▸ ABOUT THIS EXERCISE:
Every line of the data below must be output exactly, with images left out.

▸ SUPPLIED DATA:
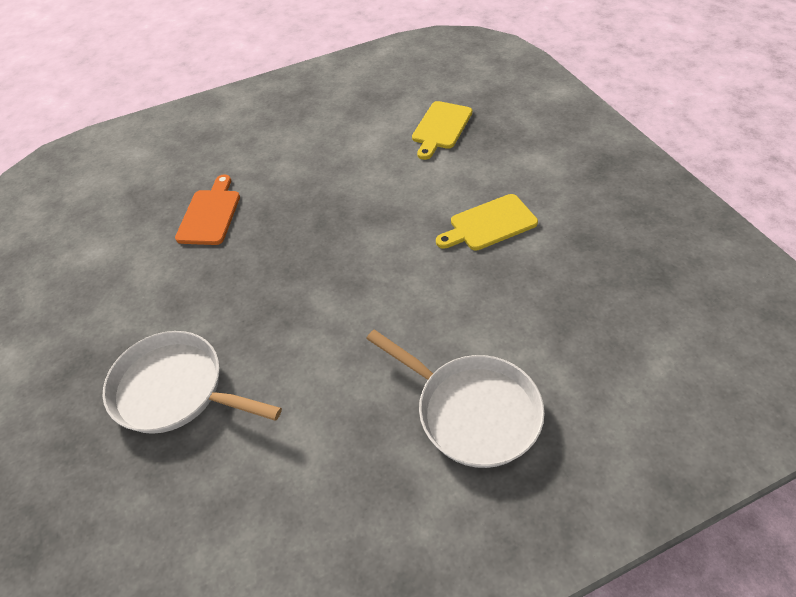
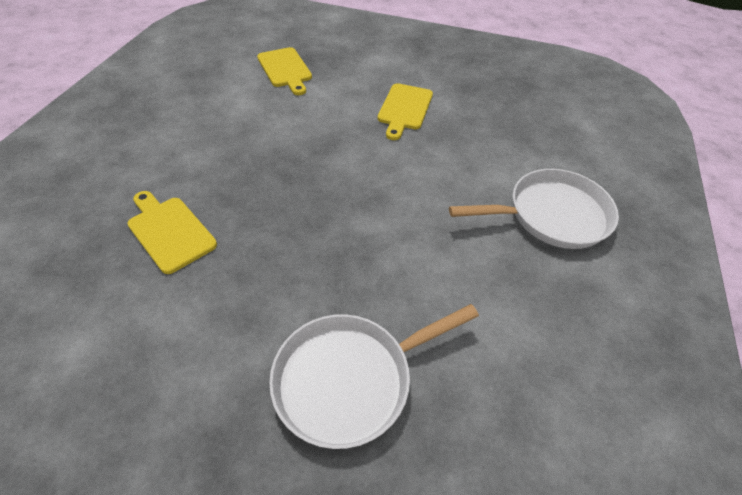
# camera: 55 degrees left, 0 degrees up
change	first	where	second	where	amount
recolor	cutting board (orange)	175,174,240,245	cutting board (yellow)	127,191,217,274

▸ RESPONSE AREA:
# camera: 55 degrees left, 0 degrees up
change	first	where	second	where	amount
recolor	cutting board (orange)	175,174,240,245	cutting board (yellow)	127,191,217,274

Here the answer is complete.